Data to process -
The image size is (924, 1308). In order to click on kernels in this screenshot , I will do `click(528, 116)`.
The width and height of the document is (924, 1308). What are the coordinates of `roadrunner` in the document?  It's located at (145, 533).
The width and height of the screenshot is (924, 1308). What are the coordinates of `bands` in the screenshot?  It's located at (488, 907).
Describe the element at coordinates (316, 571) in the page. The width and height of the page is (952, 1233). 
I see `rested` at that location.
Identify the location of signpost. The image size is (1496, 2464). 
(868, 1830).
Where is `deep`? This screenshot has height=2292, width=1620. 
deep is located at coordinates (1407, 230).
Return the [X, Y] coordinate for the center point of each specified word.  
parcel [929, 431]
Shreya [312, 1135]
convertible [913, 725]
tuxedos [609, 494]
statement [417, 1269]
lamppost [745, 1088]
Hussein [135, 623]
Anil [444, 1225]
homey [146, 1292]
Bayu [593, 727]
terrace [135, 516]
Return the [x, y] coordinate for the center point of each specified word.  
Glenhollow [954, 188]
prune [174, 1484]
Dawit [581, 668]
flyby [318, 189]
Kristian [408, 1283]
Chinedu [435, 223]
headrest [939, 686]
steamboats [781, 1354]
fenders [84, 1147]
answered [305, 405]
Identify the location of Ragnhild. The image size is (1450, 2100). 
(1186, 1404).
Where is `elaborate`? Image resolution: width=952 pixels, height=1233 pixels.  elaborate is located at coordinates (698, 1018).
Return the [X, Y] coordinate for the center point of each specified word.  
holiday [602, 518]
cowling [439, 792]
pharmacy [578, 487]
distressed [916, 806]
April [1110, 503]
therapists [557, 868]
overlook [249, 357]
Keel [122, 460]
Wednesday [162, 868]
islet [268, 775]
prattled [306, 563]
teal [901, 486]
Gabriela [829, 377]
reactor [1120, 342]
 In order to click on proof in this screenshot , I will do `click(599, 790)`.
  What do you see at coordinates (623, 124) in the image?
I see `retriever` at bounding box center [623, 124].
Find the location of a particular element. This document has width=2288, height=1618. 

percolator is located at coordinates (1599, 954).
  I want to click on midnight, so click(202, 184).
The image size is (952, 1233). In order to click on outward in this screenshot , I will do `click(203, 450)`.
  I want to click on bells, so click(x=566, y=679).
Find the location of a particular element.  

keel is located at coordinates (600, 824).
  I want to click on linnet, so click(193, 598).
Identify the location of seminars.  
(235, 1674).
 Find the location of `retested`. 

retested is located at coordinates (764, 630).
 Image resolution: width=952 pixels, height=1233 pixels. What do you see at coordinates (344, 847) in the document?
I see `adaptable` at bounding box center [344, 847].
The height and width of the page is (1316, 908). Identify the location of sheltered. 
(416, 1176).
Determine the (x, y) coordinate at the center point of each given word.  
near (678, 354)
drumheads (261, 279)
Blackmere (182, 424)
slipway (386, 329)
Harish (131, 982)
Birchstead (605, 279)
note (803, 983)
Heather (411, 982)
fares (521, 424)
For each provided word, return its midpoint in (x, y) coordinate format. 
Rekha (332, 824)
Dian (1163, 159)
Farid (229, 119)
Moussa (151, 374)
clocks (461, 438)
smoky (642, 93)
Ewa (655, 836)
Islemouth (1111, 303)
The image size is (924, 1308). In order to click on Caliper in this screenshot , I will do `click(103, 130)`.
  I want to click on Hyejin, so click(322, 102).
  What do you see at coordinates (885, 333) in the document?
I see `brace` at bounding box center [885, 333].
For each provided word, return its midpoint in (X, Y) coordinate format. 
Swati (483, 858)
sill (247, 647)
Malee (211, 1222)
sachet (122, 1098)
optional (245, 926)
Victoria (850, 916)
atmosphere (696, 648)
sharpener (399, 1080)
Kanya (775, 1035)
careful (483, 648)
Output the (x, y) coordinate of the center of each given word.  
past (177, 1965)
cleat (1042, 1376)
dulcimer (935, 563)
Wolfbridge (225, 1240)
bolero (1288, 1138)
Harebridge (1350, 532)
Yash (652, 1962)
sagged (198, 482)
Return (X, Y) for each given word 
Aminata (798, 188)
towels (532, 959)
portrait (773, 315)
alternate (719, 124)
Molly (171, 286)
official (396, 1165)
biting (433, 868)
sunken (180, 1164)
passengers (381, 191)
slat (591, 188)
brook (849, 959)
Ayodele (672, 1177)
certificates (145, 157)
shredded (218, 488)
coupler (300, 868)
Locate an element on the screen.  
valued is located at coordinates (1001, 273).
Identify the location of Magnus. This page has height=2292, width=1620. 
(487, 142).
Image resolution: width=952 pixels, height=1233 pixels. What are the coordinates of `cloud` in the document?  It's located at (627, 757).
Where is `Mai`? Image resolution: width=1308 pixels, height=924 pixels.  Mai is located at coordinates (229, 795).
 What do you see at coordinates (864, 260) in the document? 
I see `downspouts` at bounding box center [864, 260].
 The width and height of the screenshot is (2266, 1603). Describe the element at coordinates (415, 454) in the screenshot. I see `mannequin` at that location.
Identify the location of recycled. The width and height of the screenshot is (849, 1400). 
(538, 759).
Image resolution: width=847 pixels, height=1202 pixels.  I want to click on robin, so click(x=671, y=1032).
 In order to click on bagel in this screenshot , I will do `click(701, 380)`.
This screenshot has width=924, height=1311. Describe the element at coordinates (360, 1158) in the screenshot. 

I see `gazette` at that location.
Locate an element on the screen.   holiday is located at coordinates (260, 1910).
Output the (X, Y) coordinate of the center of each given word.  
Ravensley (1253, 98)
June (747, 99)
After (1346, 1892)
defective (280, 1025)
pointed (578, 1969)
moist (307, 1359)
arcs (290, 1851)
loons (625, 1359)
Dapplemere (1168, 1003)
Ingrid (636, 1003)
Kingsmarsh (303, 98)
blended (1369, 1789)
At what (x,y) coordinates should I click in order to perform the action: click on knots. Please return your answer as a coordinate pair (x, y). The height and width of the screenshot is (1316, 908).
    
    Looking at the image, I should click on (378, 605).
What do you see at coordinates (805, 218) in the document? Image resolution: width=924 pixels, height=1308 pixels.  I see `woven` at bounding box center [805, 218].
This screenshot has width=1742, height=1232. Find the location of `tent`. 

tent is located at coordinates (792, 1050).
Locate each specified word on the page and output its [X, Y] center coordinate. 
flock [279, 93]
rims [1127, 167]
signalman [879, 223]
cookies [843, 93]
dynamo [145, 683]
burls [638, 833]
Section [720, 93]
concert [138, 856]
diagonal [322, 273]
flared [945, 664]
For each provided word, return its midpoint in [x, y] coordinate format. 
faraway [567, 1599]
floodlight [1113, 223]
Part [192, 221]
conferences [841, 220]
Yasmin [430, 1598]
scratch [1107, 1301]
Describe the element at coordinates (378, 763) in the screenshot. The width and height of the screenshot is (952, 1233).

Given problem - Reproduce without any change every row from the one that contains "Ingrid (636, 1003)" through the last row above.

The solution -
Ingrid (636, 1003)
Kingsmarsh (303, 98)
blended (1369, 1789)
At what (x,y) coordinates should I click in order to perform the action: click on knots. Please return your answer as a coordinate pair (x, y). The height and width of the screenshot is (1316, 908).
    
    Looking at the image, I should click on (378, 605).
What do you see at coordinates (805, 218) in the document? Image resolution: width=924 pixels, height=1308 pixels.  I see `woven` at bounding box center [805, 218].
This screenshot has width=1742, height=1232. Find the location of `tent`. 

tent is located at coordinates (792, 1050).
Locate each specified word on the page and output its [X, Y] center coordinate. 
flock [279, 93]
rims [1127, 167]
signalman [879, 223]
cookies [843, 93]
dynamo [145, 683]
burls [638, 833]
Section [720, 93]
concert [138, 856]
diagonal [322, 273]
flared [945, 664]
For each provided word, return its midpoint in [x, y] coordinate format. 
faraway [567, 1599]
floodlight [1113, 223]
Part [192, 221]
conferences [841, 220]
Yasmin [430, 1598]
scratch [1107, 1301]
Describe the element at coordinates (378, 763) in the screenshot. The width and height of the screenshot is (952, 1233).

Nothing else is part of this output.